## BEGIN

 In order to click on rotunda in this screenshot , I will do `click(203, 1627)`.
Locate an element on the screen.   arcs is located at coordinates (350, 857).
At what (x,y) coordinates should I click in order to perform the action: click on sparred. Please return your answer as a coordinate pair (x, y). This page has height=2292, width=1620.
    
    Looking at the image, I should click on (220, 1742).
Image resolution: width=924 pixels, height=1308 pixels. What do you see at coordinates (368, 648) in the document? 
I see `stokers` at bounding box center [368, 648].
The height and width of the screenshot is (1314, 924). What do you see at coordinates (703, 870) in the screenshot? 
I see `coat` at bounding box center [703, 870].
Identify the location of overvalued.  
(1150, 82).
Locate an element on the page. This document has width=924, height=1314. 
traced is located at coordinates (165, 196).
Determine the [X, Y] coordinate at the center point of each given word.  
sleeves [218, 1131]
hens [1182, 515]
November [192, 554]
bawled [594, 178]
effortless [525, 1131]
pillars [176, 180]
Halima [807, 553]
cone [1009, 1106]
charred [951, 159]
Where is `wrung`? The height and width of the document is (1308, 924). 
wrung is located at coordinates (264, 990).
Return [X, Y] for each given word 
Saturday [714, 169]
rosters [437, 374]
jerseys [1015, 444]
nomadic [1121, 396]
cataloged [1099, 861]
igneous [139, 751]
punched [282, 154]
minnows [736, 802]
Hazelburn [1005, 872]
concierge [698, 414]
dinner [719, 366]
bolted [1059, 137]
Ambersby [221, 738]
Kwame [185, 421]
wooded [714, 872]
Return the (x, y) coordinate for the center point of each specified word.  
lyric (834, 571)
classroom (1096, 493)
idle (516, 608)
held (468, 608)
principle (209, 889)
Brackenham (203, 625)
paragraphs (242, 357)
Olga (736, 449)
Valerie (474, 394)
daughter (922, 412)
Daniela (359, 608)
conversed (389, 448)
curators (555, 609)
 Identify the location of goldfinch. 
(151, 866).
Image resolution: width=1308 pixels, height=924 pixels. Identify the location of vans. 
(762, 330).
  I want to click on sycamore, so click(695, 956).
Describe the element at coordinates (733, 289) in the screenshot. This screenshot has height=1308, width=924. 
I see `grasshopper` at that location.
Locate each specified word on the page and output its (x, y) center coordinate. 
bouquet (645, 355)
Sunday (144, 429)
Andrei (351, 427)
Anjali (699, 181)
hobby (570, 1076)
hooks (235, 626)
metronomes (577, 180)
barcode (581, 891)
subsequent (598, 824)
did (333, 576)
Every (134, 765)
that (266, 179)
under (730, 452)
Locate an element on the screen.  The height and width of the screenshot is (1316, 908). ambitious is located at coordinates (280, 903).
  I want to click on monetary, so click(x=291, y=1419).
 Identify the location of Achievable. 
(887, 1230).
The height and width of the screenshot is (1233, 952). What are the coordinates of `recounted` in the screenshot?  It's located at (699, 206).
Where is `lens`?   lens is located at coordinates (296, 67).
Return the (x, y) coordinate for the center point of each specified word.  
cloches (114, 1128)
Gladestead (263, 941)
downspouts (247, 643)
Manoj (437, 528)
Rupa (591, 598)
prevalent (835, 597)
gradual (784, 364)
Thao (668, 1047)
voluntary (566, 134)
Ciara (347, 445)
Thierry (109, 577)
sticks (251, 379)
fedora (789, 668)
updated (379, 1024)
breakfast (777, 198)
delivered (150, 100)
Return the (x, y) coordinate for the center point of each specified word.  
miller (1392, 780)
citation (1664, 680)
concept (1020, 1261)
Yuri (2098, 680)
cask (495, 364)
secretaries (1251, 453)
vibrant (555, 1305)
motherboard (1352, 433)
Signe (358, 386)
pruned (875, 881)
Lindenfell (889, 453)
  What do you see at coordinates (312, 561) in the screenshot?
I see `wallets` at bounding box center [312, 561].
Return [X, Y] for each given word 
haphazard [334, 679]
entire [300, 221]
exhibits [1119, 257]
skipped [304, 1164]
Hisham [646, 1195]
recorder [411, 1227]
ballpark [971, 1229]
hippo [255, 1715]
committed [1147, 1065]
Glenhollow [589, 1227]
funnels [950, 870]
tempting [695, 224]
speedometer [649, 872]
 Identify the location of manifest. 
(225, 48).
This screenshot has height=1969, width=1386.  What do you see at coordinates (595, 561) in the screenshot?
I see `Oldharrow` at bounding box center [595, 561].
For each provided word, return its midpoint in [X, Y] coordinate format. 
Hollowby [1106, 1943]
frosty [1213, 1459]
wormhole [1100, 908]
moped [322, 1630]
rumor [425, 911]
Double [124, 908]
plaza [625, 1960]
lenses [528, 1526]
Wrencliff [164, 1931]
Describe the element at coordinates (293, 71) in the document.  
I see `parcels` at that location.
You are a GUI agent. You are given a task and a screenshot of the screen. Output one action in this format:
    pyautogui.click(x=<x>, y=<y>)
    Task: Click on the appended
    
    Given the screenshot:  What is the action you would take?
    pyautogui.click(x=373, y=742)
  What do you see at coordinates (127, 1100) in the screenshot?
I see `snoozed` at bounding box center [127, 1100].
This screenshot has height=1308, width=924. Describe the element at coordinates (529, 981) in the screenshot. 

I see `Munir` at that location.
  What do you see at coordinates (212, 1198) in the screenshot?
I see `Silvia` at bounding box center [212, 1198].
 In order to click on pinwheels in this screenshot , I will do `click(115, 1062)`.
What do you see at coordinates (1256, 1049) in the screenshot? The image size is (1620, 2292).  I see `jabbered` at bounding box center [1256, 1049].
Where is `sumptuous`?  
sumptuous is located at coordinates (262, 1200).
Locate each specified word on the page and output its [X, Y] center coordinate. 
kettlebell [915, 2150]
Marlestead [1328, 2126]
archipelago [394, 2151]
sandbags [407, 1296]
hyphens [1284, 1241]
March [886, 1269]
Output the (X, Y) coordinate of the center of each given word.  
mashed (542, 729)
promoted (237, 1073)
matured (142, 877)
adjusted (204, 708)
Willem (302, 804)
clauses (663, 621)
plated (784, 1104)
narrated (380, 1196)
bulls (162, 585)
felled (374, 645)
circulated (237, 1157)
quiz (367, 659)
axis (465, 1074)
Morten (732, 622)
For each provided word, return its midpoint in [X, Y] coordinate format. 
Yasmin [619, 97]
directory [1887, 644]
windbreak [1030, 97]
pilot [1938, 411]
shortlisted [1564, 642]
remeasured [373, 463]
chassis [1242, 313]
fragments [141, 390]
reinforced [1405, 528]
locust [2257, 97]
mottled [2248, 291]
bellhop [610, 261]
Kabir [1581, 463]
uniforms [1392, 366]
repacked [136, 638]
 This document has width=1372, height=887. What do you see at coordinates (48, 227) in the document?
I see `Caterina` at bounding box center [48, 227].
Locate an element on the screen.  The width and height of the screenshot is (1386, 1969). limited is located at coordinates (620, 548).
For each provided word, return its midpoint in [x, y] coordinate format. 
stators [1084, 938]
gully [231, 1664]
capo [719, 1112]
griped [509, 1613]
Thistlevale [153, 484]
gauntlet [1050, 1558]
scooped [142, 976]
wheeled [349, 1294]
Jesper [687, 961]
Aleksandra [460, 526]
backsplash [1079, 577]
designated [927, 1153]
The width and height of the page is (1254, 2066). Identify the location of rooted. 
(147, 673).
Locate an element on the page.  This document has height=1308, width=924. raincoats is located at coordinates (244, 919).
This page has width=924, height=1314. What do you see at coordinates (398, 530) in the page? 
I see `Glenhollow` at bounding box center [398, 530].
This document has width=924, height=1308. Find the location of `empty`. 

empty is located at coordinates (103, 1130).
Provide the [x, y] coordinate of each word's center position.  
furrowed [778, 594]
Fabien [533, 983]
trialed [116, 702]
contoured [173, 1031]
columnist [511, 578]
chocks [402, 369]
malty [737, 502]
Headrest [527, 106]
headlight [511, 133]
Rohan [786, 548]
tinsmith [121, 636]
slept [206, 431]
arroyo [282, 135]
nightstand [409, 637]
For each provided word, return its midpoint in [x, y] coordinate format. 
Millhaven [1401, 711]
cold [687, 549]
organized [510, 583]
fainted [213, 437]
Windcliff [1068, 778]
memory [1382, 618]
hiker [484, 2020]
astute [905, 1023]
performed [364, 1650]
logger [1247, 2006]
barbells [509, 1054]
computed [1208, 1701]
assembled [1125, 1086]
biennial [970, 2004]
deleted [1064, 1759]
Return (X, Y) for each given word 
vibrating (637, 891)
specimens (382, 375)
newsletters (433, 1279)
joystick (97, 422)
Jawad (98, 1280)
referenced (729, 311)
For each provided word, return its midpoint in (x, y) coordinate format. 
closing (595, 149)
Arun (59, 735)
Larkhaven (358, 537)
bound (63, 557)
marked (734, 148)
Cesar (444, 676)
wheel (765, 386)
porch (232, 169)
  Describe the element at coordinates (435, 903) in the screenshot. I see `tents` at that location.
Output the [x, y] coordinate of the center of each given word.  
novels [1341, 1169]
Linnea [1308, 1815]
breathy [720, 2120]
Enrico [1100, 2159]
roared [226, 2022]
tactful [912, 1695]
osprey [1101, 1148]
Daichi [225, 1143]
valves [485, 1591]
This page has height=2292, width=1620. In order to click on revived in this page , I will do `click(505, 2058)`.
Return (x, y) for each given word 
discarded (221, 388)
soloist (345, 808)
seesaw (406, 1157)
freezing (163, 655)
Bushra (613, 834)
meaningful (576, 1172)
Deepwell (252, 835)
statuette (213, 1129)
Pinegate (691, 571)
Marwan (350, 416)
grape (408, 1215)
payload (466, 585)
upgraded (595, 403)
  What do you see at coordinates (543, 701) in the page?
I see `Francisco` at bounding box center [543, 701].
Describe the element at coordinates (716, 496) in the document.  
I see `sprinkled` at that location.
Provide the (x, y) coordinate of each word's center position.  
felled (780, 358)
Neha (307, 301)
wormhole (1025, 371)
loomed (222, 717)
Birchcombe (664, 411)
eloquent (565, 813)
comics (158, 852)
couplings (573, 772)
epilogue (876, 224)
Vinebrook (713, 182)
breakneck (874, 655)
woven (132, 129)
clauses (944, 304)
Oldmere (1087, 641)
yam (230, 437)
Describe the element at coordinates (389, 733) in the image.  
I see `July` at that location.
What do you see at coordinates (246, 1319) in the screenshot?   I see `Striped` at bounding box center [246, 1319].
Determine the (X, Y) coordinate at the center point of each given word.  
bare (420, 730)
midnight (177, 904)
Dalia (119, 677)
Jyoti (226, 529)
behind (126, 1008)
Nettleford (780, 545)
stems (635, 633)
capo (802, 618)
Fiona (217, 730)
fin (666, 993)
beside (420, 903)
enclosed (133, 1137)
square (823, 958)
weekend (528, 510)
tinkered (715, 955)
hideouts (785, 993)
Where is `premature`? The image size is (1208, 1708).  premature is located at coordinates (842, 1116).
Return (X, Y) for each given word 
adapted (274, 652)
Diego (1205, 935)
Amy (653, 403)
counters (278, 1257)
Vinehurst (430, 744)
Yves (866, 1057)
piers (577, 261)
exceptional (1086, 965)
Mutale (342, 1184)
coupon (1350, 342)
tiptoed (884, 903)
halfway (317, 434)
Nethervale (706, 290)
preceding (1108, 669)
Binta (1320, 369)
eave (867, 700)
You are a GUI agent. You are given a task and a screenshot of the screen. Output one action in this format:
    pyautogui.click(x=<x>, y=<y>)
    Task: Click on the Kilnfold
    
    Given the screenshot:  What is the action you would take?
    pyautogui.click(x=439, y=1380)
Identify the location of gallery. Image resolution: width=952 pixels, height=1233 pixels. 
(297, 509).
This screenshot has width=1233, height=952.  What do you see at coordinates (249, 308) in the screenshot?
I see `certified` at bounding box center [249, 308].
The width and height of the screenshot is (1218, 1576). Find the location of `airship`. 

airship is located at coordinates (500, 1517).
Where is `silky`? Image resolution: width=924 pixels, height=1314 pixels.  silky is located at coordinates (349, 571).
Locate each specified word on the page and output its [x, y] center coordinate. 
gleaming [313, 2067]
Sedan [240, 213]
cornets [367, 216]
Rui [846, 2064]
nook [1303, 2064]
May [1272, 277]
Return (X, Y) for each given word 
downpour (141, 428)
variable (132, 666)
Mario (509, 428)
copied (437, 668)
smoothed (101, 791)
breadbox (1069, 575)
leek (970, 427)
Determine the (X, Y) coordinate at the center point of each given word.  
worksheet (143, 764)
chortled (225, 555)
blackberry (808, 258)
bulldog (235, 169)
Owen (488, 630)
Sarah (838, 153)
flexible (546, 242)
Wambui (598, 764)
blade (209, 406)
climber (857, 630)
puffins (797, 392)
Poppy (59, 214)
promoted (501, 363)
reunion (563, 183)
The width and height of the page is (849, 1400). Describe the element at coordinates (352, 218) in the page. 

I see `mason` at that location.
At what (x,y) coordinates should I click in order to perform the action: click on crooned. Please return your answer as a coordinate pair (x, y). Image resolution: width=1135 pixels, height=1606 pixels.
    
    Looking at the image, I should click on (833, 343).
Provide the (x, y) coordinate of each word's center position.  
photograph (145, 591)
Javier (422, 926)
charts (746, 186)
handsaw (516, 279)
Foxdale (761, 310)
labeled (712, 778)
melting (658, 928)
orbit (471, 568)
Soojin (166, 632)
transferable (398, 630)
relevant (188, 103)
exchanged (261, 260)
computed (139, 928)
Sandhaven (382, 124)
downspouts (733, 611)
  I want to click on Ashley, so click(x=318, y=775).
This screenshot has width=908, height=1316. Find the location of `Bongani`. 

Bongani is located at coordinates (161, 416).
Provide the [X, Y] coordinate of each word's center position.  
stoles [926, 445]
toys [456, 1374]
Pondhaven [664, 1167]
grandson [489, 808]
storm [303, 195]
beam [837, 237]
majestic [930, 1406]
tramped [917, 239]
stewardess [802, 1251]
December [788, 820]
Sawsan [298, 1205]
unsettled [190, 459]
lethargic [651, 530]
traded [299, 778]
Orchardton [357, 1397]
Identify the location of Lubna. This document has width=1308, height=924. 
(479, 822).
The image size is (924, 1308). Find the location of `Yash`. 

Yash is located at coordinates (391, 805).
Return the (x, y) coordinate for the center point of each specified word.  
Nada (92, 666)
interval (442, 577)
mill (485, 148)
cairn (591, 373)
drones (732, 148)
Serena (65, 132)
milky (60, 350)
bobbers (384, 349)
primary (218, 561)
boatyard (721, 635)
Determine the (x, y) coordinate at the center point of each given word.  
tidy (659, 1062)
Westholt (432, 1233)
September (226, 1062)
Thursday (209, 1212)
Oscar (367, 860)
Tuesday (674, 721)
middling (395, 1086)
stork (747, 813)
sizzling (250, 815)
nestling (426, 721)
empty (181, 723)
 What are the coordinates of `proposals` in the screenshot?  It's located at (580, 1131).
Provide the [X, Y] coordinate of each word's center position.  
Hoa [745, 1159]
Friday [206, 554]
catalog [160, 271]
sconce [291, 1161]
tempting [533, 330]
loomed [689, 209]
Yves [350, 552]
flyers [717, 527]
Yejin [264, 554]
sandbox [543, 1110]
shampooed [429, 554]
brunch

## END

What to work on: Rewrite the rows starting at the line that contains "principle (209, 889)" and ending at the line that contains "hippo [255, 1715]", changing "specified word" to "listed word" and leaving everything else as it is. Return only those lines.

Task answer:
principle (209, 889)
Brackenham (203, 625)
paragraphs (242, 357)
Olga (736, 449)
Valerie (474, 394)
daughter (922, 412)
Daniela (359, 608)
conversed (389, 448)
curators (555, 609)
 Identify the location of goldfinch. 
(151, 866).
Image resolution: width=1308 pixels, height=924 pixels. Identify the location of vans. 
(762, 330).
  I want to click on sycamore, so click(695, 956).
Describe the element at coordinates (733, 289) in the screenshot. This screenshot has height=1308, width=924. 
I see `grasshopper` at that location.
Locate each listed word on the page and output its (x, y) center coordinate. 
bouquet (645, 355)
Sunday (144, 429)
Andrei (351, 427)
Anjali (699, 181)
hobby (570, 1076)
hooks (235, 626)
metronomes (577, 180)
barcode (581, 891)
subsequent (598, 824)
did (333, 576)
Every (134, 765)
that (266, 179)
under (730, 452)
Locate an element on the screen.  The height and width of the screenshot is (1316, 908). ambitious is located at coordinates (280, 903).
  I want to click on monetary, so click(x=291, y=1419).
 Identify the location of Achievable. 
(887, 1230).
The height and width of the screenshot is (1233, 952). What are the coordinates of `recounted` in the screenshot?  It's located at (699, 206).
Where is `lens`?   lens is located at coordinates (296, 67).
Return the (x, y) coordinate for the center point of each listed word.  
cloches (114, 1128)
Gladestead (263, 941)
downspouts (247, 643)
Manoj (437, 528)
Rupa (591, 598)
prevalent (835, 597)
gradual (784, 364)
Thao (668, 1047)
voluntary (566, 134)
Ciara (347, 445)
Thierry (109, 577)
sticks (251, 379)
fedora (789, 668)
updated (379, 1024)
breakfast (777, 198)
delivered (150, 100)
Return the (x, y) coordinate for the center point of each listed word.  
miller (1392, 780)
citation (1664, 680)
concept (1020, 1261)
Yuri (2098, 680)
cask (495, 364)
secretaries (1251, 453)
vibrant (555, 1305)
motherboard (1352, 433)
Signe (358, 386)
pruned (875, 881)
Lindenfell (889, 453)
  What do you see at coordinates (312, 561) in the screenshot?
I see `wallets` at bounding box center [312, 561].
Return [X, Y] for each given word 
haphazard [334, 679]
entire [300, 221]
exhibits [1119, 257]
skipped [304, 1164]
Hisham [646, 1195]
recorder [411, 1227]
ballpark [971, 1229]
hippo [255, 1715]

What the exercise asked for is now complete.